• [Given records]:
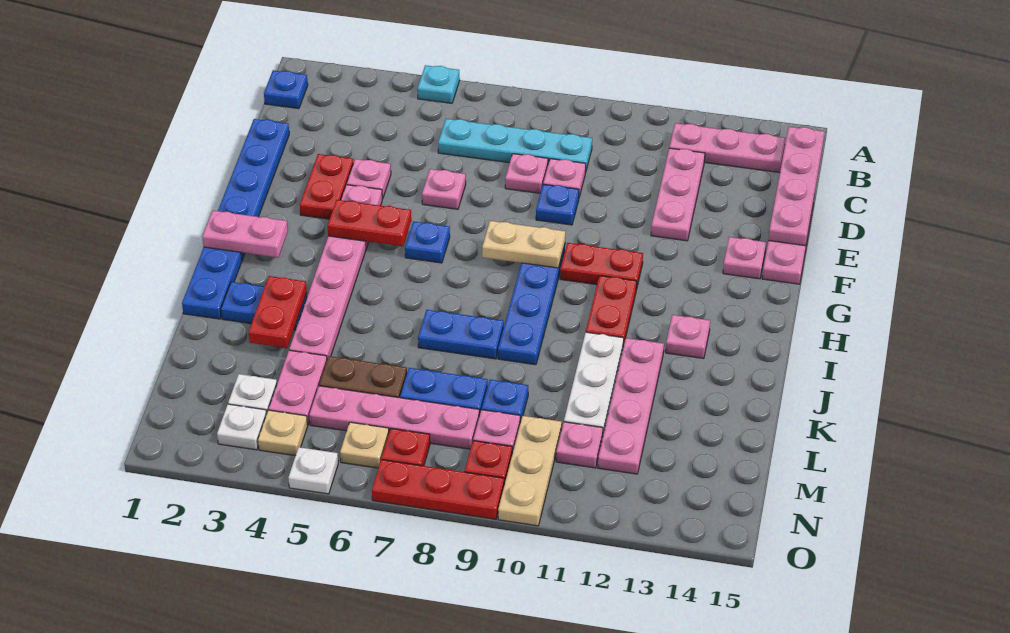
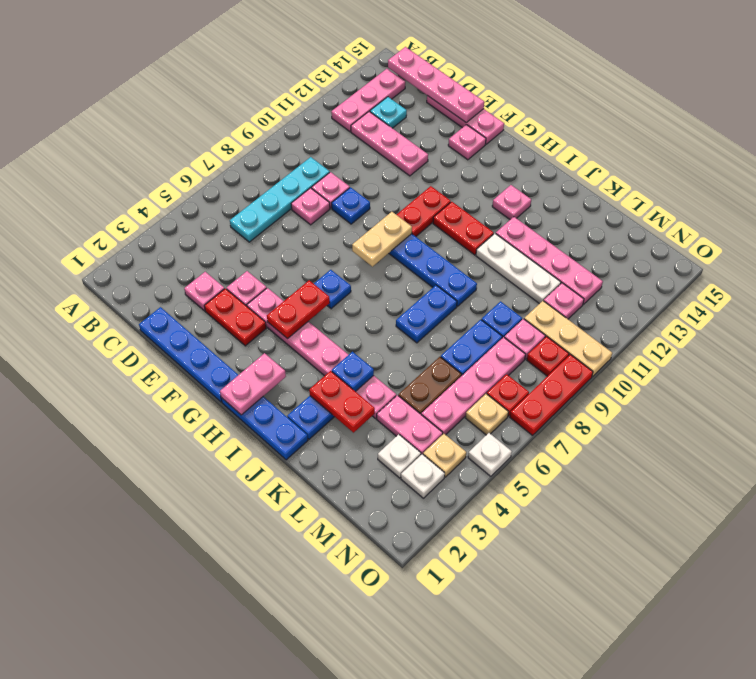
cyan 1x1 plate [417,65,460,103] -> cyan 1x1 plate moved to [370,97,407,128]
blue 1x1 plate [264,70,308,109] -> blue 1x1 plate moved to [332,352,374,392]
pink 1x1 plate [422,169,466,209] -> pink 1x1 plate moved to [184,272,224,311]

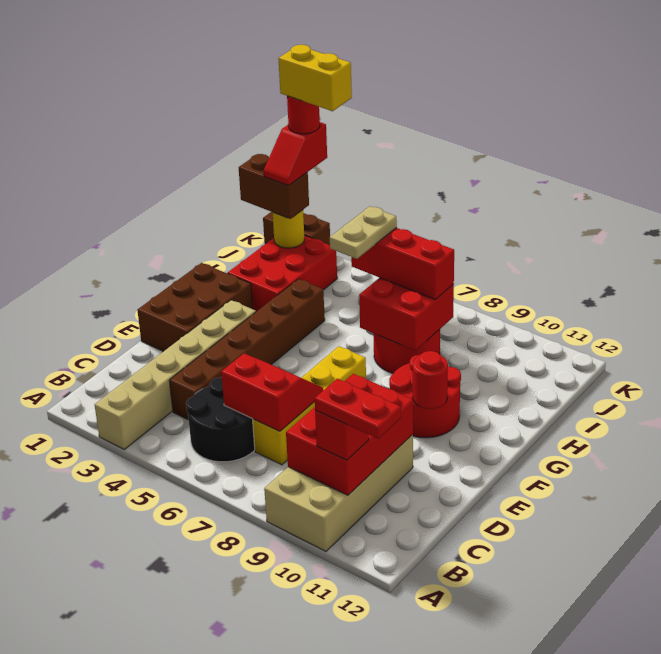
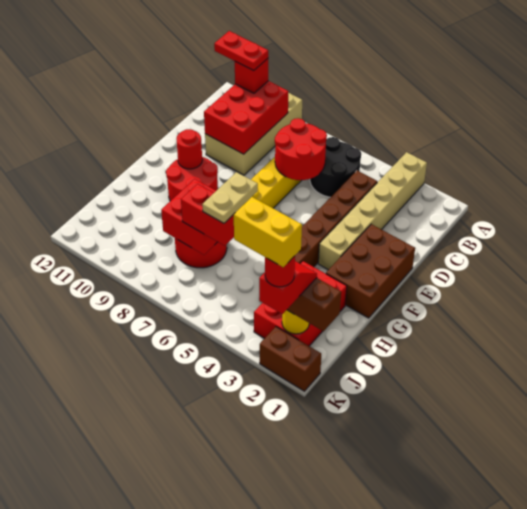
red 2x2 slope [221,353,323,431] -> red 2x2 round brick [275,118,327,180]
red 1x3 brick [351,228,454,300] -> red 1x2 brick [181,184,235,246]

• [Directions for this task]:
Pictures are to be left out; the records above must be repeated word for word.

• [Task response]:
cyan 1x1 plate [417,65,460,103] -> cyan 1x1 plate moved to [370,97,407,128]
blue 1x1 plate [264,70,308,109] -> blue 1x1 plate moved to [332,352,374,392]
pink 1x1 plate [422,169,466,209] -> pink 1x1 plate moved to [184,272,224,311]

red 2x2 slope [221,353,323,431] -> red 2x2 round brick [275,118,327,180]
red 1x3 brick [351,228,454,300] -> red 1x2 brick [181,184,235,246]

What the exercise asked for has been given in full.